WORK TO BE COMPLETED: In the records below, begin at the line that has "none -> black brick K6 level 1" and stop after the line that has "none -> white brick N10:N12 level 1"; quote those lines verbatim and nothing more.

--------------------

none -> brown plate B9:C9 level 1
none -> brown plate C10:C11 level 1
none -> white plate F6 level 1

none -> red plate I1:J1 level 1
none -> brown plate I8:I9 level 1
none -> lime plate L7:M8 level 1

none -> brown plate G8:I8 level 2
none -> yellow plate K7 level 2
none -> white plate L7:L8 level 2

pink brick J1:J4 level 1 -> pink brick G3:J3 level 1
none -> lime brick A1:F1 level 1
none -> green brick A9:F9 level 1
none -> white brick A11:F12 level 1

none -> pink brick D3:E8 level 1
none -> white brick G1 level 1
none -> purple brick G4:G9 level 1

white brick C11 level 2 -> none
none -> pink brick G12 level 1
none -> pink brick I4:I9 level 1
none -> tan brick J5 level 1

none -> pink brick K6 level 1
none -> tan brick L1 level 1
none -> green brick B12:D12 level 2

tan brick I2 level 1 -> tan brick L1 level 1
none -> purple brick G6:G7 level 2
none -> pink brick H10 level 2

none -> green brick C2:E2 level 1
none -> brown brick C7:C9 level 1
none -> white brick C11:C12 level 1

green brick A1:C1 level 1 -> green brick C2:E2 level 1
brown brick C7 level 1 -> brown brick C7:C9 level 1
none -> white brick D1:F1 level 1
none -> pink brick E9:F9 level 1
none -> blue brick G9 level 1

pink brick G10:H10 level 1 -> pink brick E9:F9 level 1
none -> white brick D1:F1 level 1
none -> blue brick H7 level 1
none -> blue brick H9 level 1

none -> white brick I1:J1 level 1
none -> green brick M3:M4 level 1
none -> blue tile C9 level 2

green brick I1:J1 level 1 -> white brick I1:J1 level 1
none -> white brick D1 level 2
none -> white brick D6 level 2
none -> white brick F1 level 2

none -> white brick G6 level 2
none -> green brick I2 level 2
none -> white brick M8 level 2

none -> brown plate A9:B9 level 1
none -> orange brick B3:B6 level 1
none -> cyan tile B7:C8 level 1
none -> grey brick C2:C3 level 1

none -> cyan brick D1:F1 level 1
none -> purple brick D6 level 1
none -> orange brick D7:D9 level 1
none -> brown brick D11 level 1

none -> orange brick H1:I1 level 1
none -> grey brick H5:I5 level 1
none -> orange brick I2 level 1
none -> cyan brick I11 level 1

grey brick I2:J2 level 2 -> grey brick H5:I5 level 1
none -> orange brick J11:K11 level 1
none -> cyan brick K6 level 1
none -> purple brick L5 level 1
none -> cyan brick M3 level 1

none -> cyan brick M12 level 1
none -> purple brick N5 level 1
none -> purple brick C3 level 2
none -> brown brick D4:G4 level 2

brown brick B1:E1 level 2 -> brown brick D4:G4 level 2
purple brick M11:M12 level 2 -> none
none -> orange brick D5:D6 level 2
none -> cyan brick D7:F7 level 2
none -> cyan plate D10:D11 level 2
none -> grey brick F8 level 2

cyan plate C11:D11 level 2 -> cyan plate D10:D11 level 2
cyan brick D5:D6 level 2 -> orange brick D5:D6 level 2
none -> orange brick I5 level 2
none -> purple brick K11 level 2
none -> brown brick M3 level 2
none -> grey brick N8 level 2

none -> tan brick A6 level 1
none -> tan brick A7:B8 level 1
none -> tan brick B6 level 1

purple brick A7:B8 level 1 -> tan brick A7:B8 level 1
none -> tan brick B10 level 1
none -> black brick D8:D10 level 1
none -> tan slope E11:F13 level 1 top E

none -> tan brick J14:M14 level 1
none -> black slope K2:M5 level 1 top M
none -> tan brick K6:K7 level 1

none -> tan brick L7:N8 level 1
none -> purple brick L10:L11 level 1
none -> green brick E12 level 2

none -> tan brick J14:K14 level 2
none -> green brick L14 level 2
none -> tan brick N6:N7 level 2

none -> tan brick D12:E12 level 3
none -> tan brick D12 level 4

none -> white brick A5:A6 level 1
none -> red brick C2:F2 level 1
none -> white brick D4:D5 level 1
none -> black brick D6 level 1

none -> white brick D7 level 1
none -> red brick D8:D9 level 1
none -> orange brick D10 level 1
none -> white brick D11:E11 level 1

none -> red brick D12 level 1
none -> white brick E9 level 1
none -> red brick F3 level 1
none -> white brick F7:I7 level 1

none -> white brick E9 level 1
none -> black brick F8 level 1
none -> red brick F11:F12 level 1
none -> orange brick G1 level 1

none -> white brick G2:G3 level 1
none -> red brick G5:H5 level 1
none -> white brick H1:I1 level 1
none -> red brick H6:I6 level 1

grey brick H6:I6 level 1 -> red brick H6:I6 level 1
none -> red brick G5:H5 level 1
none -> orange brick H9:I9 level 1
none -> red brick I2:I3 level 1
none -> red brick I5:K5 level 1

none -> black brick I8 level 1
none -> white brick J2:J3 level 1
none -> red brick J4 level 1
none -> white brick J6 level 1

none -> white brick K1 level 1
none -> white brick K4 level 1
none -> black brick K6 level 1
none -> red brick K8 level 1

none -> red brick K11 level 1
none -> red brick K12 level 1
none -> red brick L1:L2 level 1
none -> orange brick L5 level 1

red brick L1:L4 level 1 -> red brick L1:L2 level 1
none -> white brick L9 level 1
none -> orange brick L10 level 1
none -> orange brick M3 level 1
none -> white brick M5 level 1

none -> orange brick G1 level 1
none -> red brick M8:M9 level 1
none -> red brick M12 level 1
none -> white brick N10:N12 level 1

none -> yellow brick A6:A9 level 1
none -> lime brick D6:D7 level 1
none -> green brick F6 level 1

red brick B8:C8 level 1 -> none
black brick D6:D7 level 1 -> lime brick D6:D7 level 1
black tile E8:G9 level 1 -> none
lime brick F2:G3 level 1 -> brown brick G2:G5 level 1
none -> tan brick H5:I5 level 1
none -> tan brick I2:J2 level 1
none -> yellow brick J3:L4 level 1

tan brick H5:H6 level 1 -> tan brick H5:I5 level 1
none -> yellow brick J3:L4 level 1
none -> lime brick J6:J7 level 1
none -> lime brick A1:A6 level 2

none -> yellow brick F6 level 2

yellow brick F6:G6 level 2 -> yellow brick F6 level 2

--------------------

PROBLEM SOLUTION:
none -> black brick K6 level 1
none -> red brick K8 level 1

none -> red brick K11 level 1
none -> red brick K12 level 1
none -> red brick L1:L2 level 1
none -> orange brick L5 level 1

red brick L1:L4 level 1 -> red brick L1:L2 level 1
none -> white brick L9 level 1
none -> orange brick L10 level 1
none -> orange brick M3 level 1
none -> white brick M5 level 1

none -> orange brick G1 level 1
none -> red brick M8:M9 level 1
none -> red brick M12 level 1
none -> white brick N10:N12 level 1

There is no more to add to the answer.